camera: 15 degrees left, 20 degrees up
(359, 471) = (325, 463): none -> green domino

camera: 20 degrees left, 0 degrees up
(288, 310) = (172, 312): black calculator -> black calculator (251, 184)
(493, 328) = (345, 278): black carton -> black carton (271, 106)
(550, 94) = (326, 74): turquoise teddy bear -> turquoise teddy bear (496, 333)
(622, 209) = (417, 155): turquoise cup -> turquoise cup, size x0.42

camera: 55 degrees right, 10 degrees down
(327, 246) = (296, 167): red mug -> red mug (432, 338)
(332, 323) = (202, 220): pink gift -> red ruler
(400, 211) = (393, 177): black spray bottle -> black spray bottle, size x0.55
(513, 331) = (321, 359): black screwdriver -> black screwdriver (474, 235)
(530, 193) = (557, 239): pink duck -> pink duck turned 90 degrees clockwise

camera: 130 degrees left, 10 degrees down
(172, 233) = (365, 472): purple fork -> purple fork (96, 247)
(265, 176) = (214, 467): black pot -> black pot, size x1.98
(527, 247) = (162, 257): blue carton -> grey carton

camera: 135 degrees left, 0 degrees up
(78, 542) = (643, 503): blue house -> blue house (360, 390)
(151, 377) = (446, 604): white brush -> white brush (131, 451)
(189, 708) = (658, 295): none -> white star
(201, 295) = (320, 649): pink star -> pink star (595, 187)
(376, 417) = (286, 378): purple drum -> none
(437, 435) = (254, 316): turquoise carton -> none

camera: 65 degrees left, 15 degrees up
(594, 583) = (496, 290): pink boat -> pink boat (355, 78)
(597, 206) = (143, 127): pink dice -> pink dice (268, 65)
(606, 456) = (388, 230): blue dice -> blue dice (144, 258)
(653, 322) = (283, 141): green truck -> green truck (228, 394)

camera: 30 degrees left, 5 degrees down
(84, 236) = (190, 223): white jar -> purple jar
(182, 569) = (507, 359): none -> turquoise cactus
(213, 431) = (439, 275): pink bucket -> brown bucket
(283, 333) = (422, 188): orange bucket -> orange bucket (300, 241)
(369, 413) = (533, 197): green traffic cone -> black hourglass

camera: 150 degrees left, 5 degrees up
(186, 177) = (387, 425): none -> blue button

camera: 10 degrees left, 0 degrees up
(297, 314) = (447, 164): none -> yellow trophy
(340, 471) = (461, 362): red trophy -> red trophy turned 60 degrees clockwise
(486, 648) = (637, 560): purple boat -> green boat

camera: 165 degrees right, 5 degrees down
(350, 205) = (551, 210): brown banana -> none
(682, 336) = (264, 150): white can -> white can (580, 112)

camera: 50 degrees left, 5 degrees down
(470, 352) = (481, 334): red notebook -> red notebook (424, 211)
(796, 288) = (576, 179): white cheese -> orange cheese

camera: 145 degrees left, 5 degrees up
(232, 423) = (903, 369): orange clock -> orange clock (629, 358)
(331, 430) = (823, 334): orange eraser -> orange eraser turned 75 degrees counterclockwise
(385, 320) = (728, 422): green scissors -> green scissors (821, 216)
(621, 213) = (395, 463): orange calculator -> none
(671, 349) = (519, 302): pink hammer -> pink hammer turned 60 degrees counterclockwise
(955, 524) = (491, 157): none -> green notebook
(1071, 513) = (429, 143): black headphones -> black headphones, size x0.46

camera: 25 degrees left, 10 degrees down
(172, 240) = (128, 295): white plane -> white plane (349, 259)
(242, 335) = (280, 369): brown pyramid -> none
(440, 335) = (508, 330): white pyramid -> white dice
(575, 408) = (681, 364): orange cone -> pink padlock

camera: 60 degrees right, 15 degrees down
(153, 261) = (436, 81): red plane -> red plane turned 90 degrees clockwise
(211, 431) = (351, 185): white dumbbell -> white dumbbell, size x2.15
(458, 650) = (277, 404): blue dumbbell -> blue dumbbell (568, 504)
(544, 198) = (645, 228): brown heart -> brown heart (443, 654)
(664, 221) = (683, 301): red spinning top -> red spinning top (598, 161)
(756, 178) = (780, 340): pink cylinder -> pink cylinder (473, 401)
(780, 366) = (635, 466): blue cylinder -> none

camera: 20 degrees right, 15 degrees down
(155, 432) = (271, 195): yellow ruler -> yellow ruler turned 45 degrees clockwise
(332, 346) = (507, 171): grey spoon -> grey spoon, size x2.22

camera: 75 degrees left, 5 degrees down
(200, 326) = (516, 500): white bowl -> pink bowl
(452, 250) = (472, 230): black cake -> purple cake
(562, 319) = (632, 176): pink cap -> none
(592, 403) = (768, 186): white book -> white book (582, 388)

__________________________________________________

EXERCISE PROMPT
Extract every line above exactly as it stands.

RESPONSE AREA
camera: 15 degrees left, 20 degrees up
(359, 471) = (325, 463): none -> green domino

camera: 20 degrees left, 0 degrees up
(288, 310) = (172, 312): black calculator -> black calculator (251, 184)
(493, 328) = (345, 278): black carton -> black carton (271, 106)
(550, 94) = (326, 74): turquoise teddy bear -> turquoise teddy bear (496, 333)
(622, 209) = (417, 155): turquoise cup -> turquoise cup, size x0.42

camera: 55 degrees right, 10 degrees down
(327, 246) = (296, 167): red mug -> red mug (432, 338)
(332, 323) = (202, 220): pink gift -> red ruler
(400, 211) = (393, 177): black spray bottle -> black spray bottle, size x0.55
(513, 331) = (321, 359): black screwdriver -> black screwdriver (474, 235)
(530, 193) = (557, 239): pink duck -> pink duck turned 90 degrees clockwise

camera: 130 degrees left, 10 degrees down
(172, 233) = (365, 472): purple fork -> purple fork (96, 247)
(265, 176) = (214, 467): black pot -> black pot, size x1.98
(527, 247) = (162, 257): blue carton -> grey carton

camera: 135 degrees left, 0 degrees up
(78, 542) = (643, 503): blue house -> blue house (360, 390)
(151, 377) = (446, 604): white brush -> white brush (131, 451)
(189, 708) = (658, 295): none -> white star
(201, 295) = (320, 649): pink star -> pink star (595, 187)
(376, 417) = (286, 378): purple drum -> none
(437, 435) = (254, 316): turquoise carton -> none

camera: 65 degrees left, 15 degrees up
(594, 583) = (496, 290): pink boat -> pink boat (355, 78)
(597, 206) = (143, 127): pink dice -> pink dice (268, 65)
(606, 456) = (388, 230): blue dice -> blue dice (144, 258)
(653, 322) = (283, 141): green truck -> green truck (228, 394)

camera: 30 degrees left, 5 degrees down
(84, 236) = (190, 223): white jar -> purple jar
(182, 569) = (507, 359): none -> turquoise cactus
(213, 431) = (439, 275): pink bucket -> brown bucket
(283, 333) = (422, 188): orange bucket -> orange bucket (300, 241)
(369, 413) = (533, 197): green traffic cone -> black hourglass

camera: 150 degrees left, 5 degrees up
(186, 177) = (387, 425): none -> blue button

camera: 10 degrees left, 0 degrees up
(297, 314) = (447, 164): none -> yellow trophy
(340, 471) = (461, 362): red trophy -> red trophy turned 60 degrees clockwise
(486, 648) = (637, 560): purple boat -> green boat

camera: 165 degrees right, 5 degrees down
(350, 205) = (551, 210): brown banana -> none
(682, 336) = (264, 150): white can -> white can (580, 112)

camera: 50 degrees left, 5 degrees down
(470, 352) = (481, 334): red notebook -> red notebook (424, 211)
(796, 288) = (576, 179): white cheese -> orange cheese

camera: 145 degrees left, 5 degrees up
(232, 423) = (903, 369): orange clock -> orange clock (629, 358)
(331, 430) = (823, 334): orange eraser -> orange eraser turned 75 degrees counterclockwise
(385, 320) = (728, 422): green scissors -> green scissors (821, 216)
(621, 213) = (395, 463): orange calculator -> none
(671, 349) = (519, 302): pink hammer -> pink hammer turned 60 degrees counterclockwise
(955, 524) = (491, 157): none -> green notebook
(1071, 513) = (429, 143): black headphones -> black headphones, size x0.46

camera: 25 degrees left, 10 degrees down
(172, 240) = (128, 295): white plane -> white plane (349, 259)
(242, 335) = (280, 369): brown pyramid -> none
(440, 335) = (508, 330): white pyramid -> white dice
(575, 408) = (681, 364): orange cone -> pink padlock

camera: 60 degrees right, 15 degrees down
(153, 261) = (436, 81): red plane -> red plane turned 90 degrees clockwise
(211, 431) = (351, 185): white dumbbell -> white dumbbell, size x2.15
(458, 650) = (277, 404): blue dumbbell -> blue dumbbell (568, 504)
(544, 198) = (645, 228): brown heart -> brown heart (443, 654)
(664, 221) = (683, 301): red spinning top -> red spinning top (598, 161)
(756, 178) = (780, 340): pink cylinder -> pink cylinder (473, 401)
(780, 366) = (635, 466): blue cylinder -> none

camera: 20 degrees right, 15 degrees down
(155, 432) = (271, 195): yellow ruler -> yellow ruler turned 45 degrees clockwise
(332, 346) = (507, 171): grey spoon -> grey spoon, size x2.22

camera: 75 degrees left, 5 degrees down
(200, 326) = (516, 500): white bowl -> pink bowl
(452, 250) = (472, 230): black cake -> purple cake
(562, 319) = (632, 176): pink cap -> none
(592, 403) = (768, 186): white book -> white book (582, 388)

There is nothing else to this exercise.